> _Task instructions_:
Leave out the pictures and reproduce all of the data exactly.

> _Recorded data_:
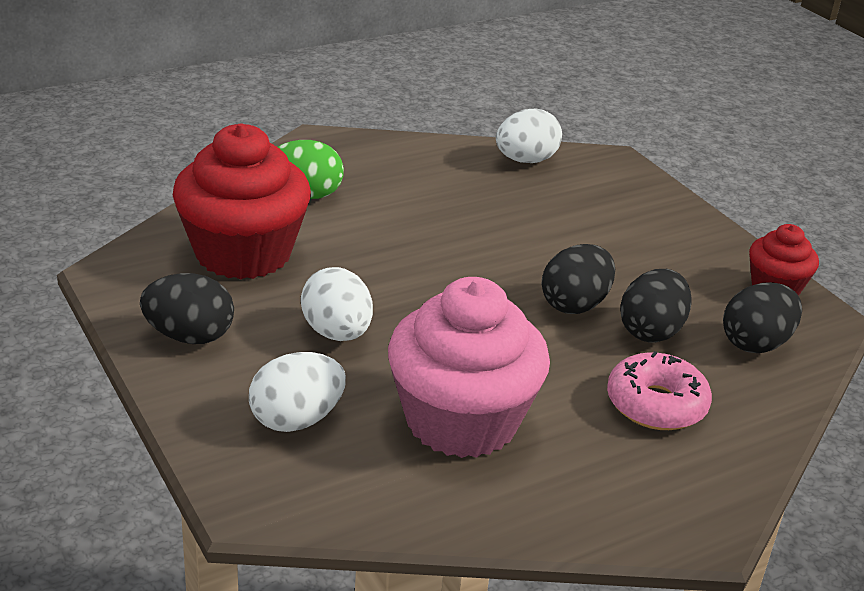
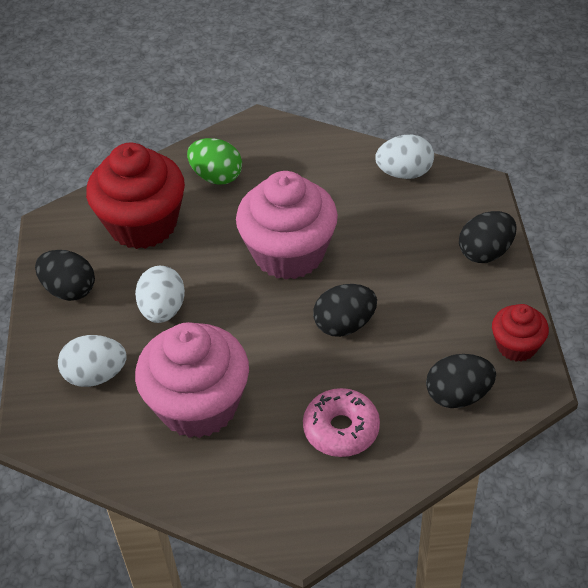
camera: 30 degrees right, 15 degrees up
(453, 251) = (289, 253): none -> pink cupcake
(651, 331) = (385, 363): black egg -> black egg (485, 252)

> _Task result_:
camera: 30 degrees right, 15 degrees up
(453, 251) = (289, 253): none -> pink cupcake
(651, 331) = (385, 363): black egg -> black egg (485, 252)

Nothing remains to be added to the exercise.